— TASK DESCRIPTION —
Print only the lines from the top of the data through the line with "- turned: purple soap", both included, skipping every picture.

[Before-and-after object lists]

-=-=-

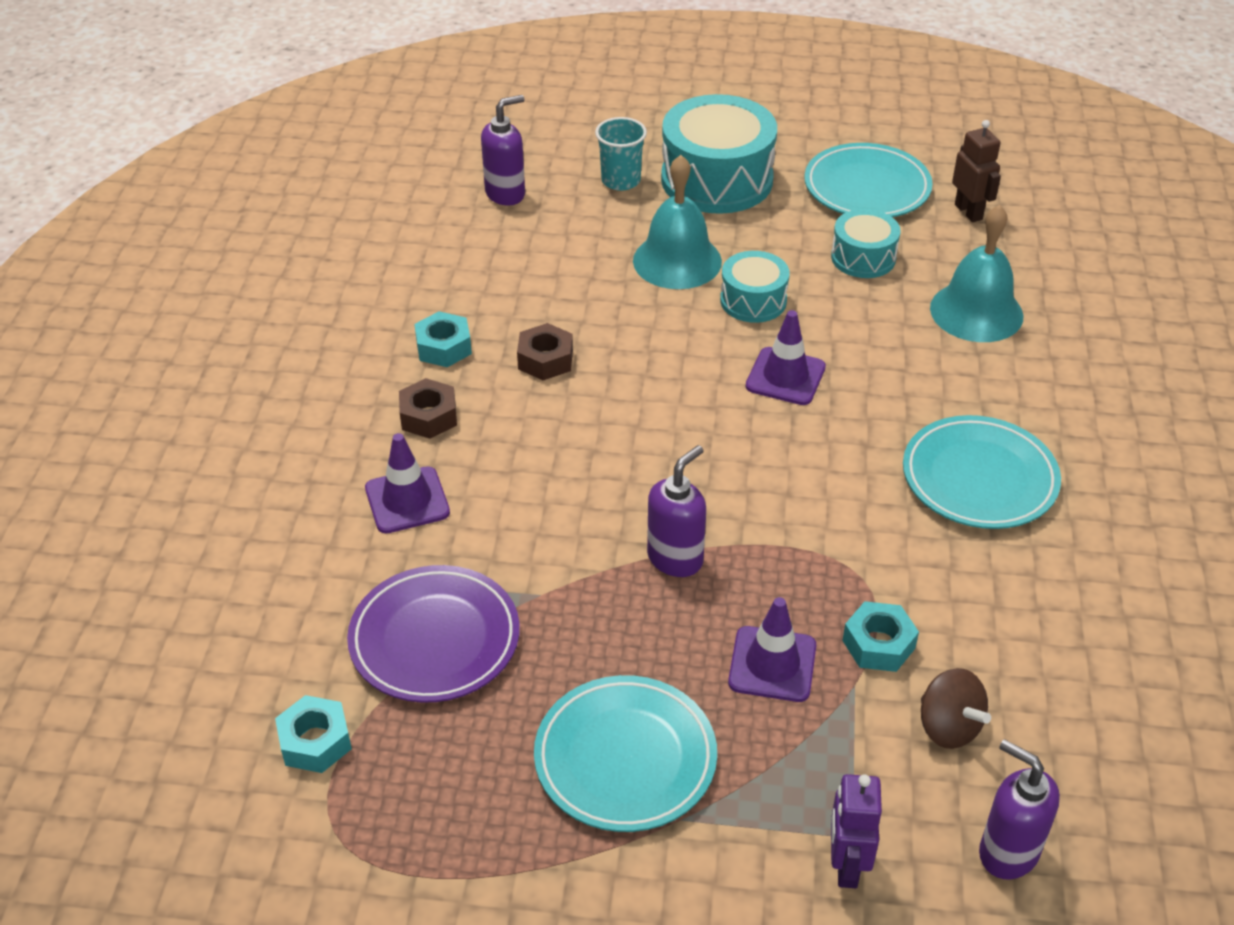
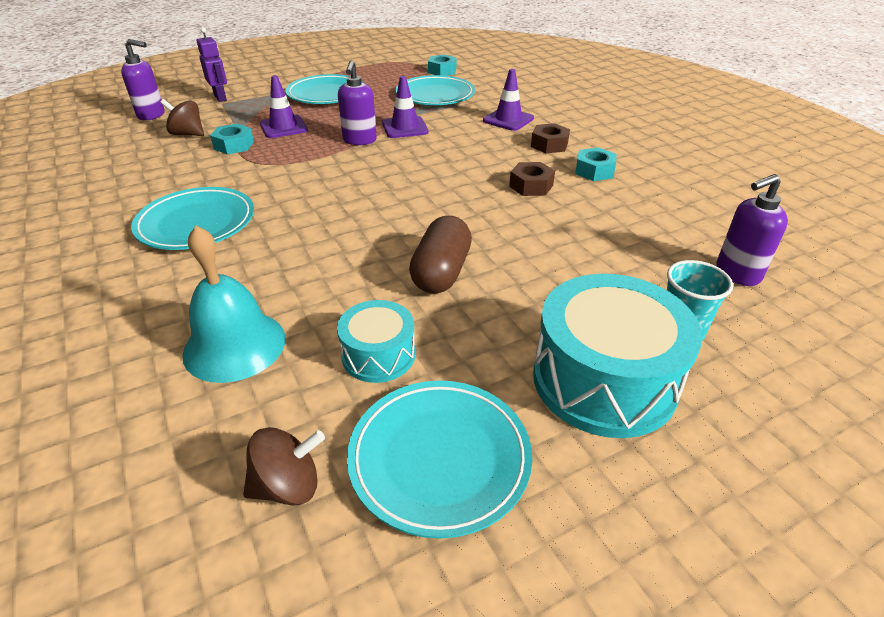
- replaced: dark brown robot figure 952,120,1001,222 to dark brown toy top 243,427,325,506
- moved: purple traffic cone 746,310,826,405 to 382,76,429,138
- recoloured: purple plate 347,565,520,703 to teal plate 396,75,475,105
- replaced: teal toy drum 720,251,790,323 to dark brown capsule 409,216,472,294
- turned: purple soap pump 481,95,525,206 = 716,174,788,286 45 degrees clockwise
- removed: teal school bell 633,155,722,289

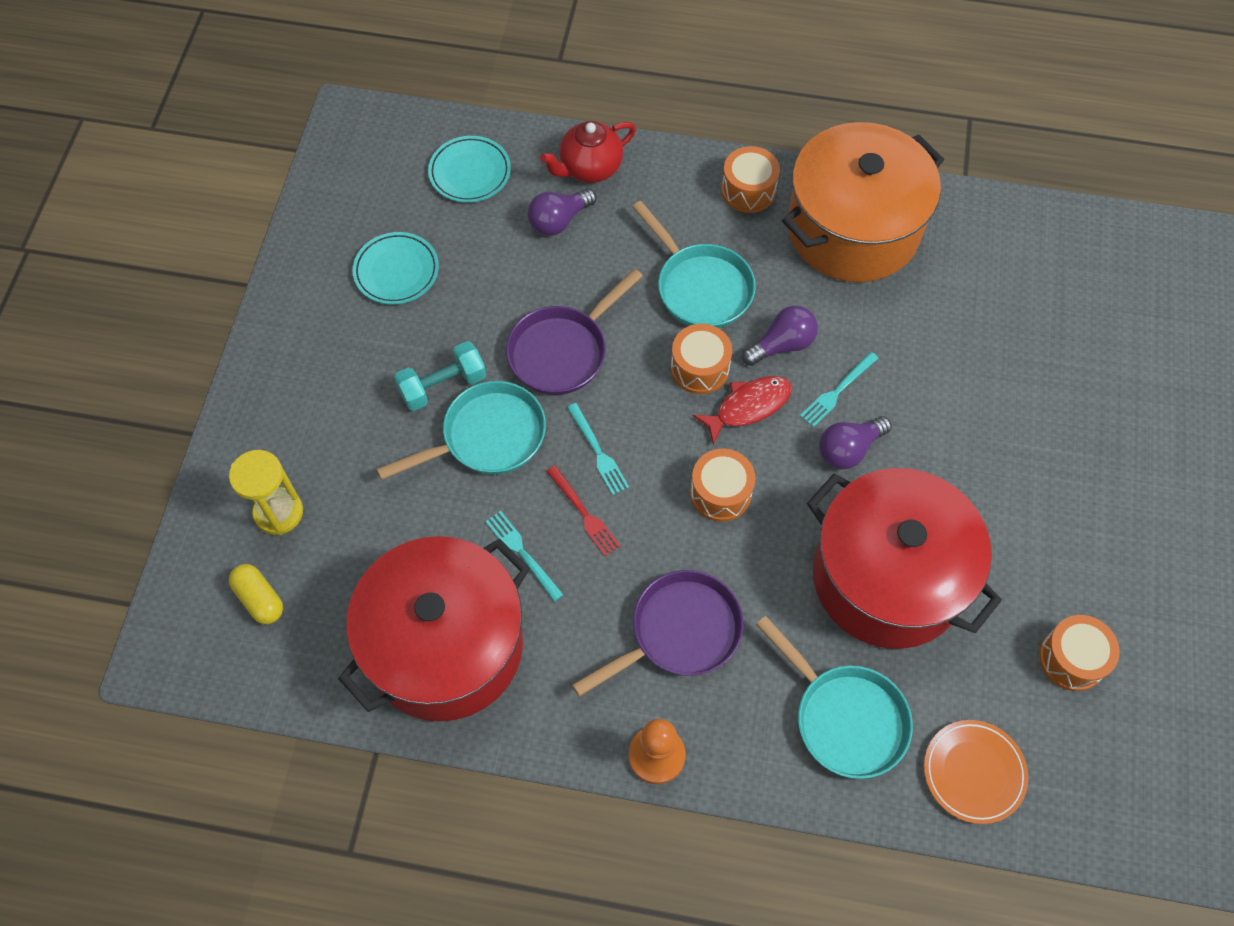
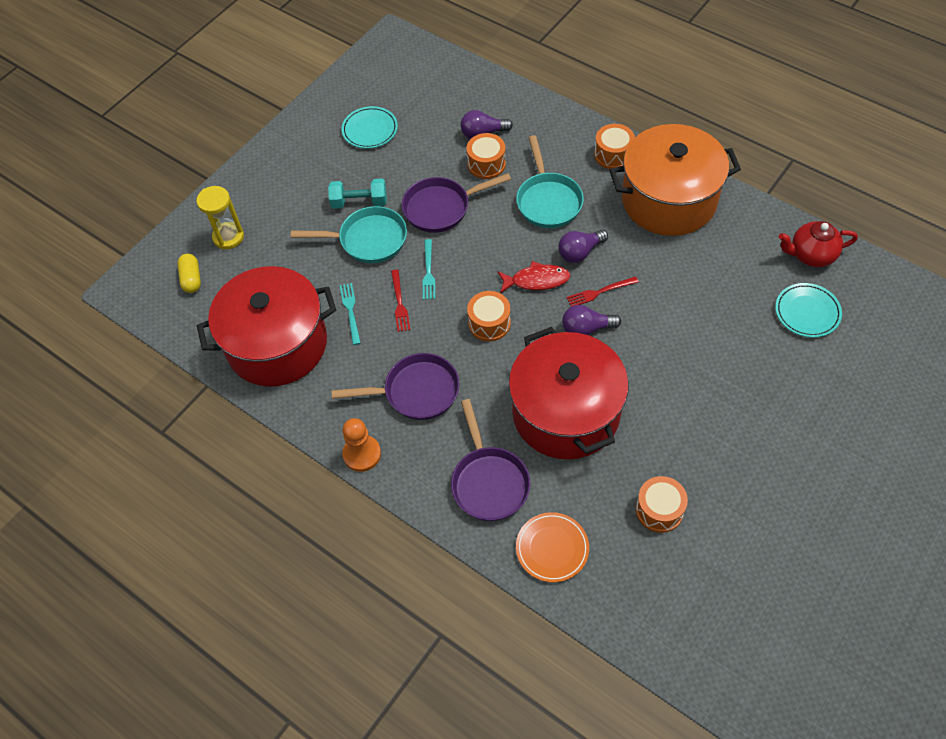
- recoloured: teal skillet 756,616,913,779 to purple skillet 451,399,530,521
- moved: orange-coloured toy drum 671,324,732,394 to 467,133,506,179
- turned: purple light bulb 742,306,818,366 = 559,230,608,263 150 degrees clockwise
- recoloured: teal fork 800,352,879,427 to crimson fork 567,276,639,306
- moved: teal plate 428,136,511,203 to 775,283,842,338
- moved: crimson teapot 540,121,636,183 to 779,221,858,267

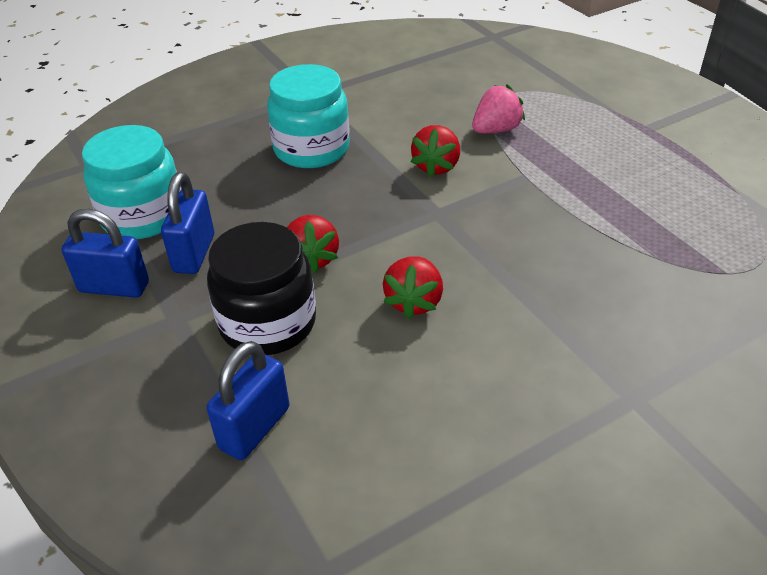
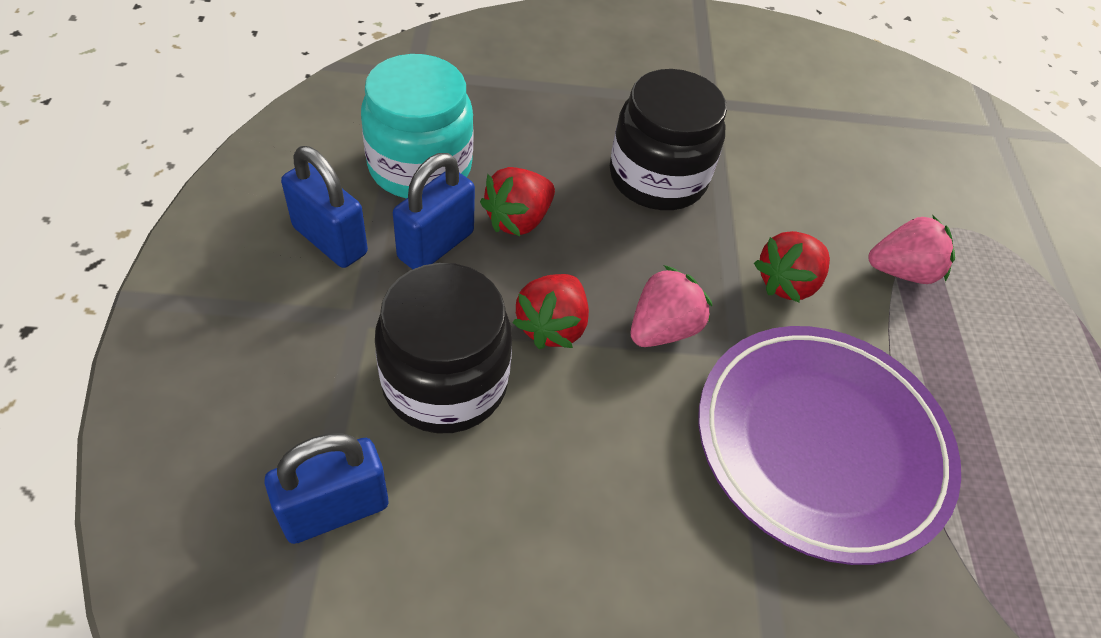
- moved: crimson strawberry 383,256,443,319 to 480,167,555,236
- recoloured: teal preserve jar 267,64,350,168 to ebony preserve jar 610,69,727,210
- added: pink strawberry 631,265,713,347
- added: purple plate 699,326,961,565

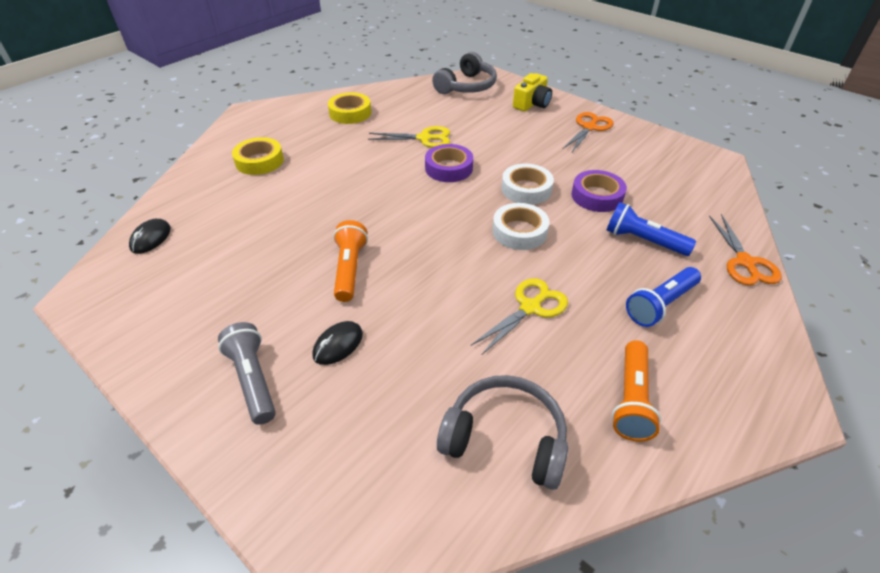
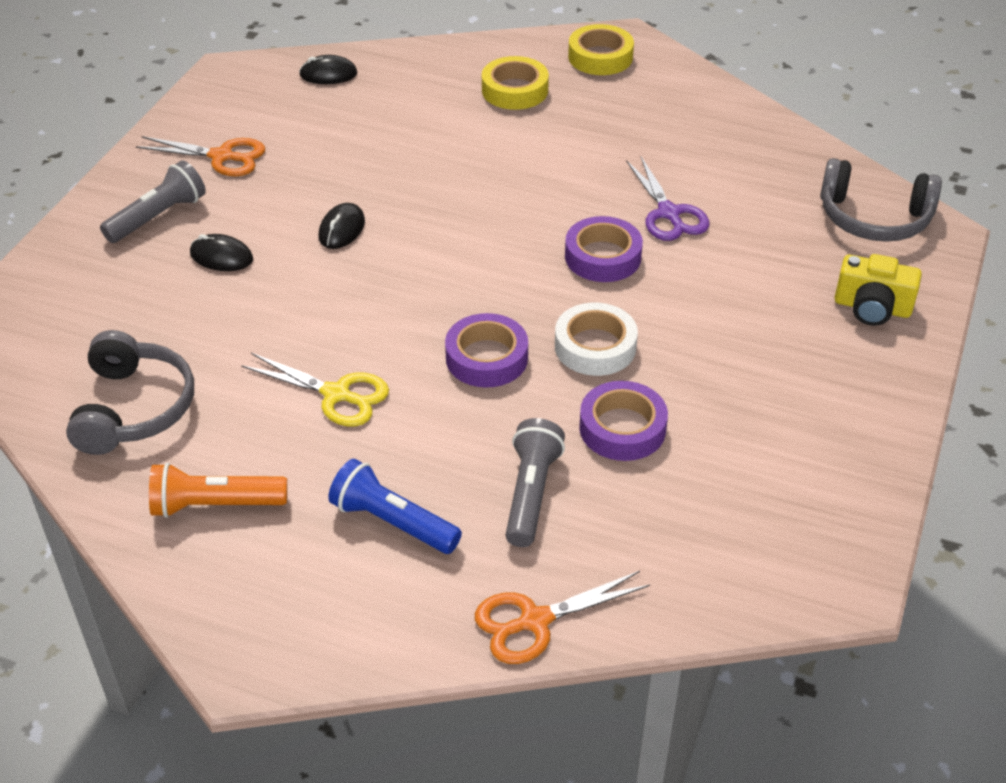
- moved: orange-coloured shears 563,112,613,152 to 136,136,265,176
- replaced: orange-coloured flashlight 333,220,368,302 to ebony PC mouse 319,203,365,249
- recoloured: snow-white tape 492,203,550,250 to purple tape 445,313,528,388
- recoloured: cobalt flashlight 607,202,696,256 to gray flashlight 505,418,565,547
- moved: bright yellow tape 328,93,371,124 to 568,24,634,75
- recoloured: bright yellow shears 368,126,450,148 to purple shears 626,157,709,241

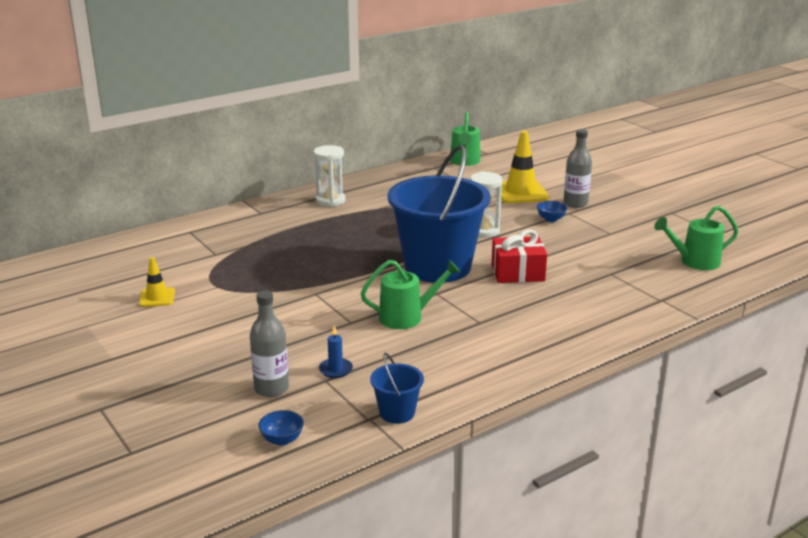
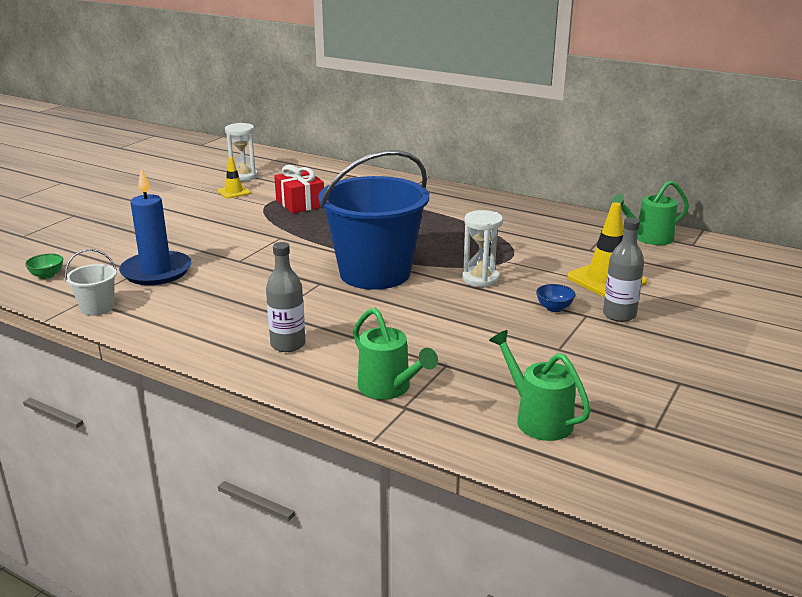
- recoloured: cobalt serving bowl 258,410,304,446 to leaf-green serving bowl 25,254,63,279
- recoloured: cobalt sand bucket 370,353,424,424 to snow-white sand bucket 65,249,117,316
- resized: cobalt candle 319,325,353,378 = 119,168,192,285 x2.33
- moved: snow-white sandglass 314,145,345,207 to 225,123,258,181
- moved: gray drink bottle 250,291,289,397 to 266,242,305,352
- moved: crimson present 492,229,547,283 to 274,165,324,213
- moved: leaf-green watering pot 360,260,460,329 to 353,308,438,400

-=-=-

— TASK RESPONSE —
- replaced: dark brown robot figure 952,120,1001,222 to dark brown toy top 243,427,325,506
- moved: purple traffic cone 746,310,826,405 to 382,76,429,138
- recoloured: purple plate 347,565,520,703 to teal plate 396,75,475,105
- replaced: teal toy drum 720,251,790,323 to dark brown capsule 409,216,472,294
- turned: purple soap pump 481,95,525,206 = 716,174,788,286 45 degrees clockwise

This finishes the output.